▶ **Set task**: Repeat exactly, and only, the lines from the line containing "Where is adipose tissue in this image?" through the last line of the records below, including both.

▶ **Data**:
···
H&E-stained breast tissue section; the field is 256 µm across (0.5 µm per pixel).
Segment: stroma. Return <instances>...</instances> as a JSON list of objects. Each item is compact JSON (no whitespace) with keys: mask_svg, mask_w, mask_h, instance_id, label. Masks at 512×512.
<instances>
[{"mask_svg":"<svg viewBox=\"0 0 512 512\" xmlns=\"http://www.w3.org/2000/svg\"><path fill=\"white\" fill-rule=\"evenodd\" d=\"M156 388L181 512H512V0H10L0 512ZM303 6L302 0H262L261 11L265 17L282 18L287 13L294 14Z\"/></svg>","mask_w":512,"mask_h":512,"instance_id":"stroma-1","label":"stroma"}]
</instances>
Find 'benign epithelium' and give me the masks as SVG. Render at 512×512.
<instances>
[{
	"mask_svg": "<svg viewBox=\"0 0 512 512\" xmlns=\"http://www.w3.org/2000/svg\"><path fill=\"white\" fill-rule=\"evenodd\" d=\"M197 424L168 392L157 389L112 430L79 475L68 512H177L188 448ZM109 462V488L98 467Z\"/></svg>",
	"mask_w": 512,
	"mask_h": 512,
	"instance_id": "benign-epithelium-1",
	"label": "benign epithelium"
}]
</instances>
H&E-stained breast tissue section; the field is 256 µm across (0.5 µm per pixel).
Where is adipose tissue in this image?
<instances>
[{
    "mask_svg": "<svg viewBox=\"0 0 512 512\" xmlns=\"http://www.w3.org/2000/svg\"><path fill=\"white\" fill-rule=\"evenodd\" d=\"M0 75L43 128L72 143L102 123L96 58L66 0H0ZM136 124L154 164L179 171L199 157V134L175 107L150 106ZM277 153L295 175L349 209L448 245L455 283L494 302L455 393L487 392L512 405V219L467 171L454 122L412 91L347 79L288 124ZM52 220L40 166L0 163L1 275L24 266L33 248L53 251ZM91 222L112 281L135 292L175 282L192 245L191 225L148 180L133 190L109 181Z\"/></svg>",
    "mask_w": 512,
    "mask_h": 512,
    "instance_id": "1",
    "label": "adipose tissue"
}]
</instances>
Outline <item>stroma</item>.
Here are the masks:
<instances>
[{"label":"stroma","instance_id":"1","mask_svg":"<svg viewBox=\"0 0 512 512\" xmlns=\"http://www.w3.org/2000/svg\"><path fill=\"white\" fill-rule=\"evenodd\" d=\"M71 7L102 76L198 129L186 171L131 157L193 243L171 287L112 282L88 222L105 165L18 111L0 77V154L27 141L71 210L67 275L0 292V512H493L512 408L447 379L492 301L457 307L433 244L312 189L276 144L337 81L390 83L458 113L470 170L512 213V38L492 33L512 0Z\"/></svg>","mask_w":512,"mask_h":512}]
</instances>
···
▶ **Finished answer**:
Where is adipose tissue in this image?
<instances>
[{
    "mask_svg": "<svg viewBox=\"0 0 512 512\" xmlns=\"http://www.w3.org/2000/svg\"><path fill=\"white\" fill-rule=\"evenodd\" d=\"M0 75L43 128L72 143L102 123L96 58L66 0H0ZM136 124L154 164L179 171L199 157V134L175 107L150 106ZM277 153L295 175L349 209L448 245L455 283L494 302L455 393L487 392L512 405V219L467 171L454 122L412 91L347 79L288 124ZM52 220L40 166L0 163L1 275L24 266L33 248L53 251ZM91 222L112 281L135 292L175 282L192 245L191 225L148 180L133 190L109 181Z\"/></svg>",
    "mask_w": 512,
    "mask_h": 512,
    "instance_id": "1",
    "label": "adipose tissue"
}]
</instances>
Outline <item>stroma</item>.
Here are the masks:
<instances>
[{"label":"stroma","instance_id":"1","mask_svg":"<svg viewBox=\"0 0 512 512\" xmlns=\"http://www.w3.org/2000/svg\"><path fill=\"white\" fill-rule=\"evenodd\" d=\"M71 7L102 76L198 129L186 171L131 157L193 243L171 287L112 282L88 222L105 165L18 111L0 77V154L27 141L71 210L67 275L0 292V512H493L512 408L447 379L492 301L457 307L433 244L312 189L276 144L337 81L390 83L458 113L470 170L512 213V38L492 33L512 0Z\"/></svg>","mask_w":512,"mask_h":512}]
</instances>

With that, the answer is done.